Look below for the line with "R12: 51k (CTL, GND) -> 13k (CTL, GND)", then give it again exactly, along with every line that comes after it, the final line included.
-- AVAILABLE DATA follows --
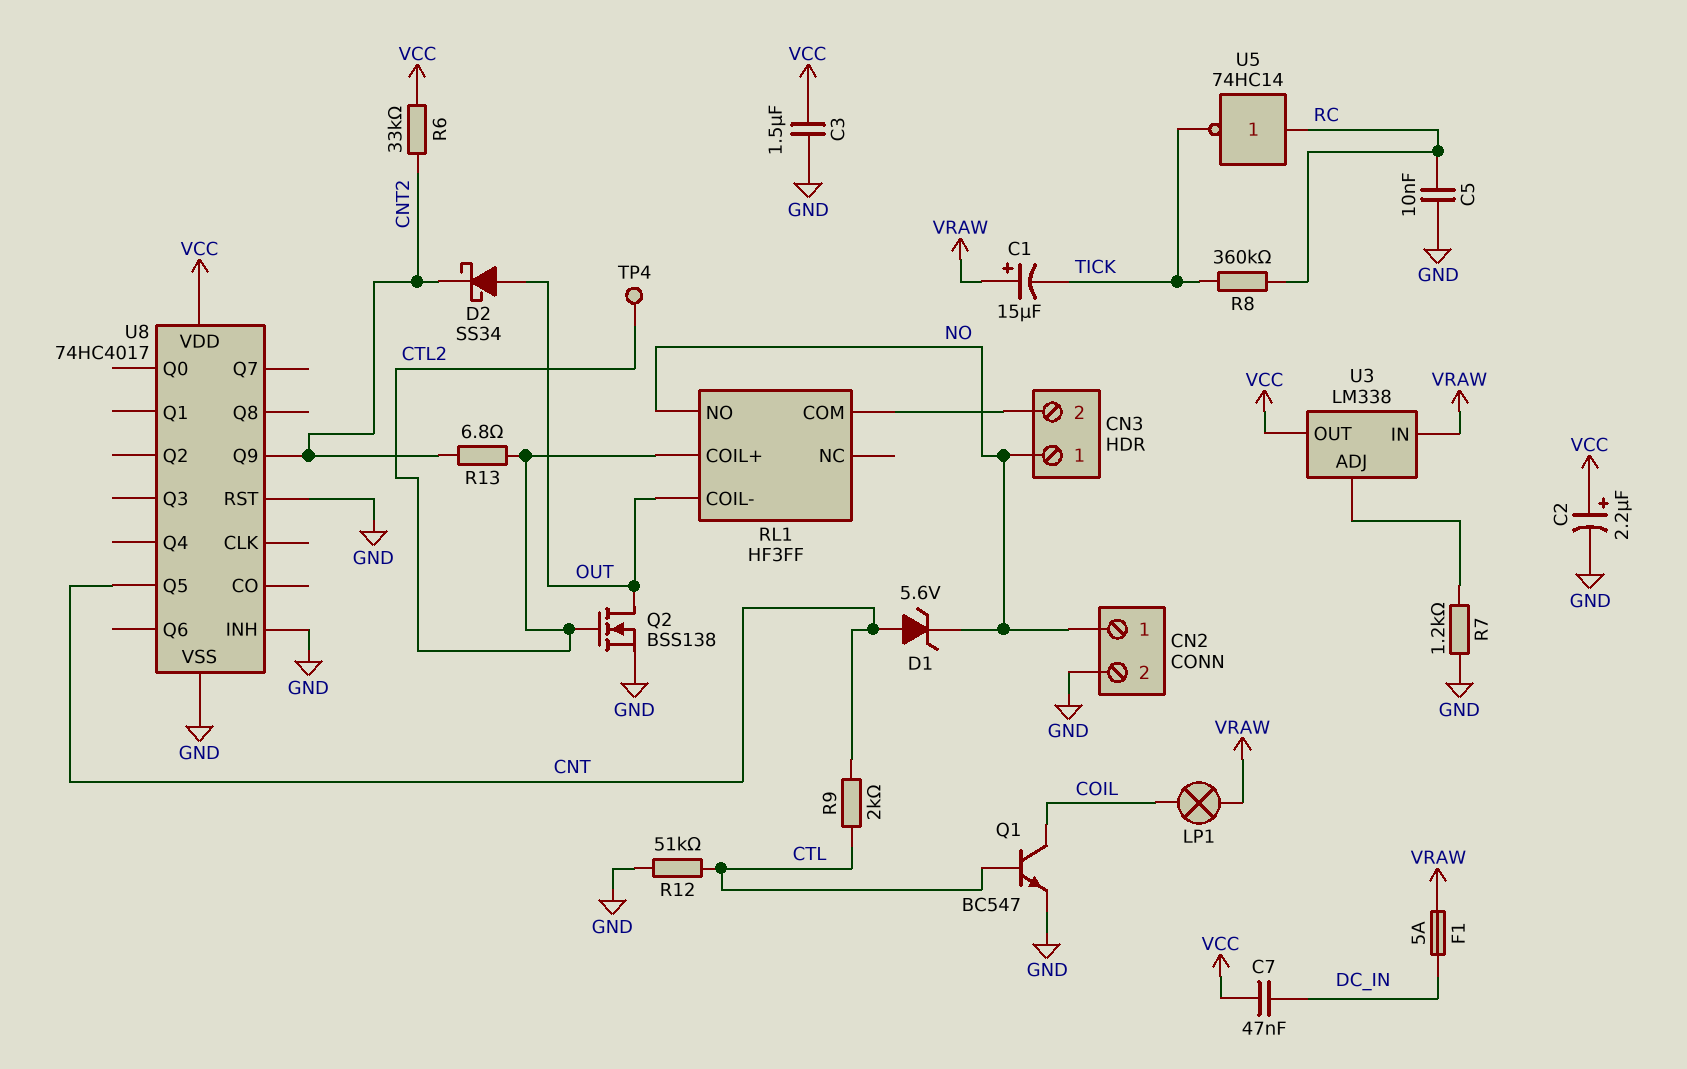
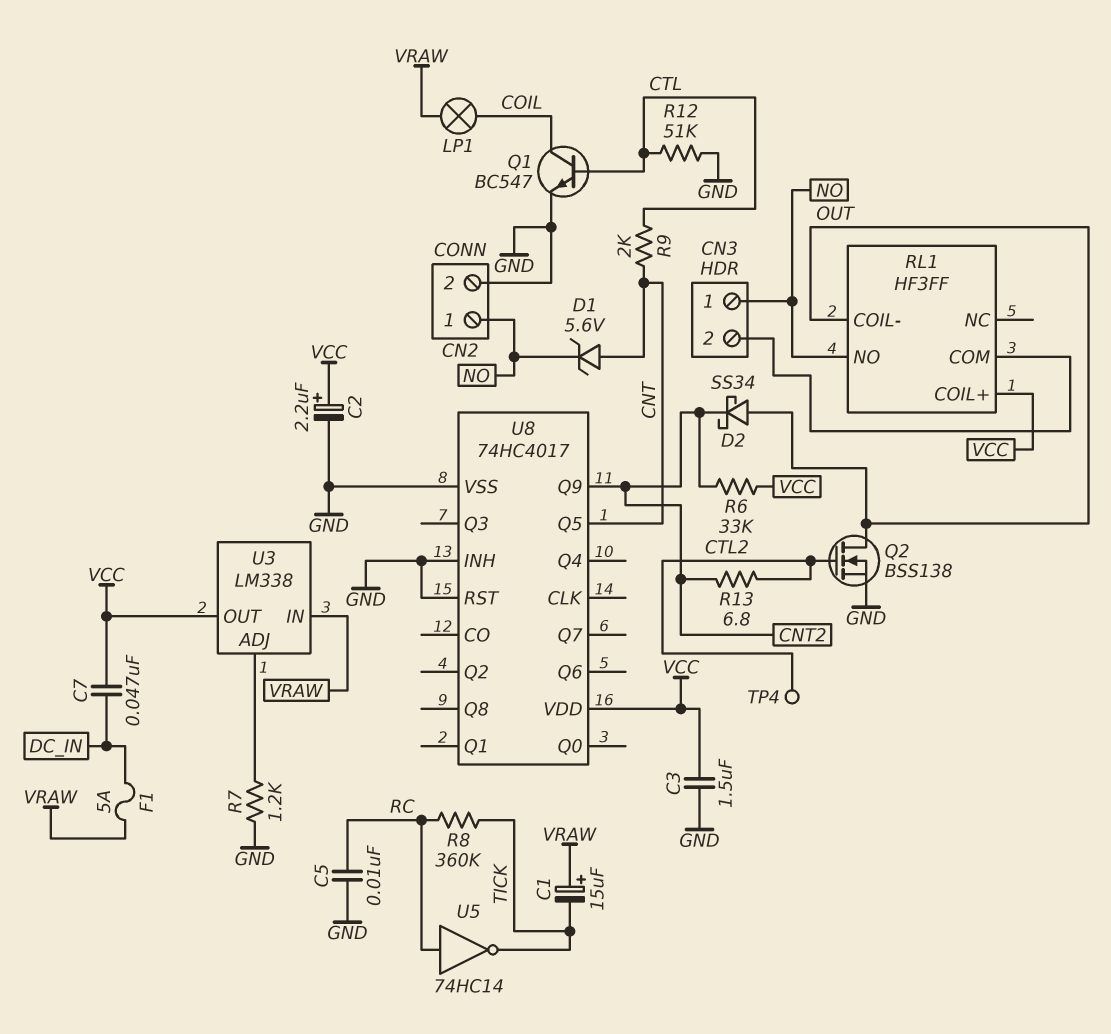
RL1 pin COIL+: CTL2 -> VCC

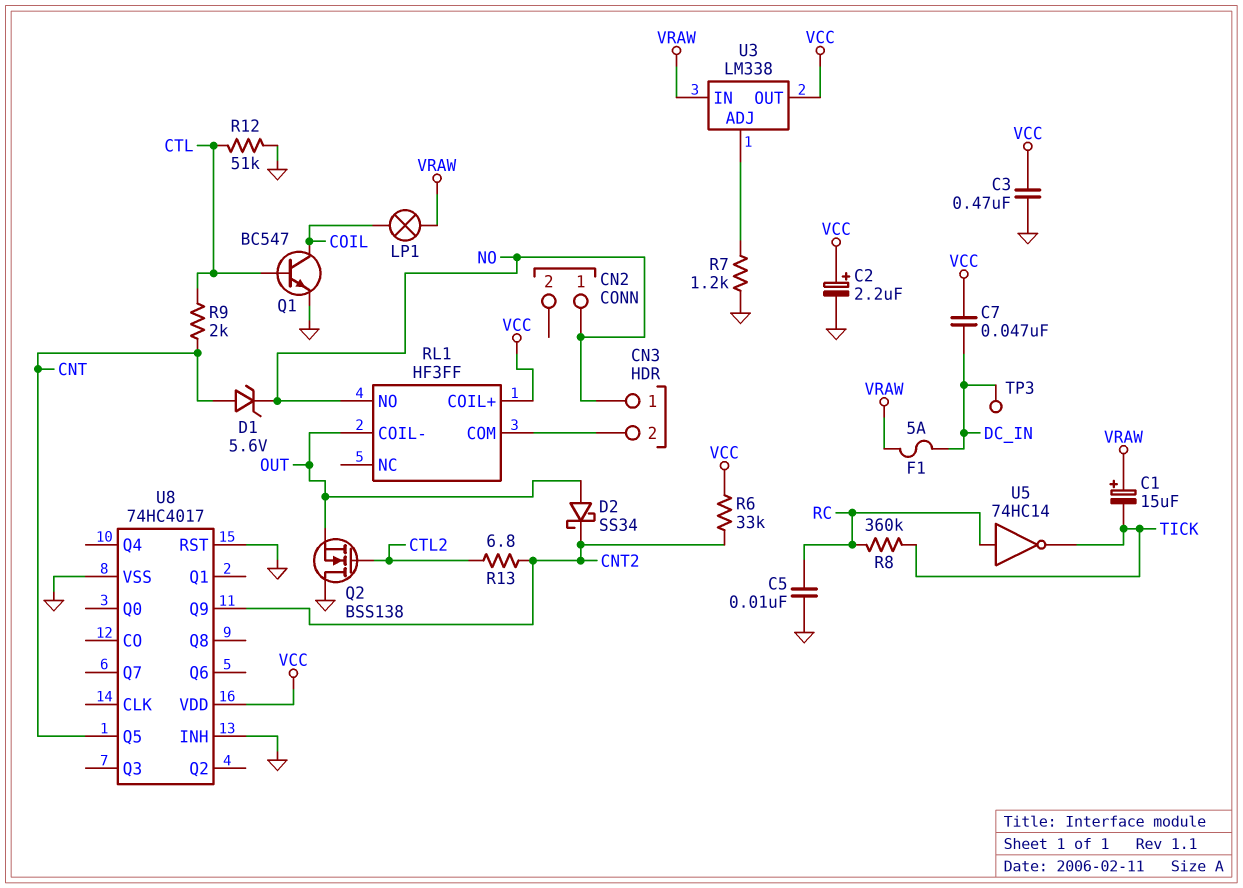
C3: 1.5uF (GND, VCC) -> 470nF (GND, VCC)
CN2 pin 2: GND -> none
Q2: NMOS BSS138 (G CTL2, D OUT, S GND) -> NMOS BSS138 (G CTL2, D GND, S OUT)
TP3: none -> test point (DC_IN)
TP4: test point (CTL2) -> none

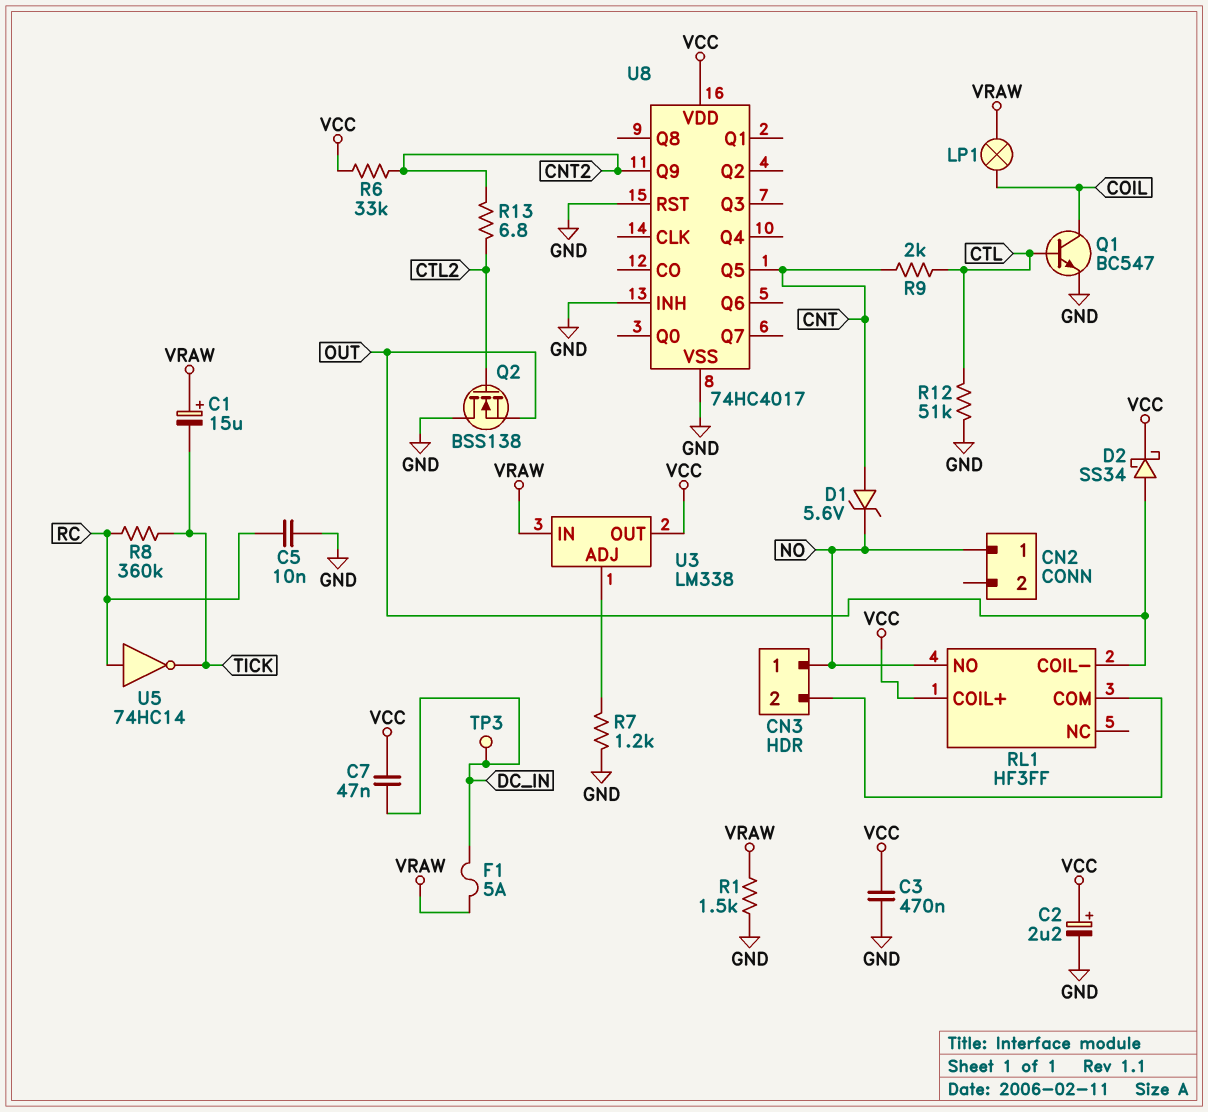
D2: schottky SS34 (A OUT, K CNT2) -> schottky SS34 (A OUT, K VCC)
R1: none -> 1.5k (GND, VRAW)

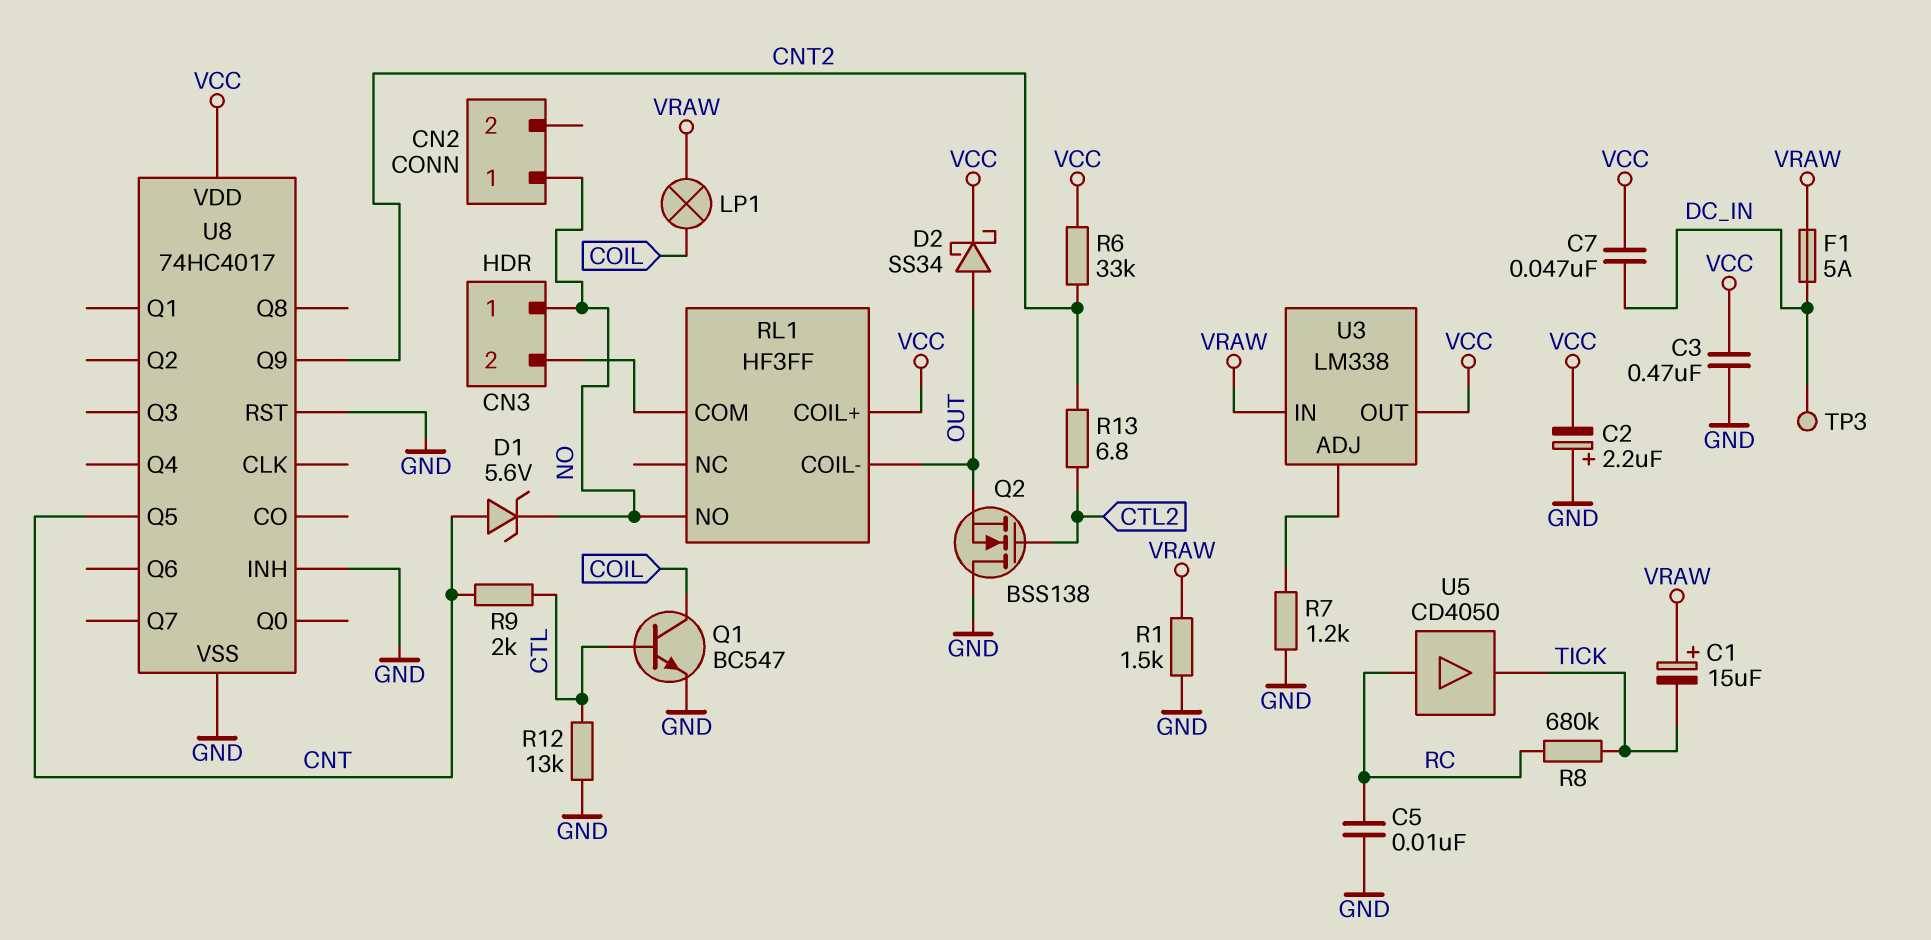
C2: 2.2uF (plus VCC, minus GND) -> 2.2uF (plus GND, minus VCC)
R8: 360k (RC, TICK) -> 680k (RC, TICK)
R12: 51k (CTL, GND) -> 13k (CTL, GND)
U5: NOT 74HC14 (in RC, out TICK) -> buffer CD4050 (in RC, out TICK)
-- AVAILABLE DATA concluded --
- ANSWER SPACE:
R12: 51k (CTL, GND) -> 13k (CTL, GND)
U5: NOT 74HC14 (in RC, out TICK) -> buffer CD4050 (in RC, out TICK)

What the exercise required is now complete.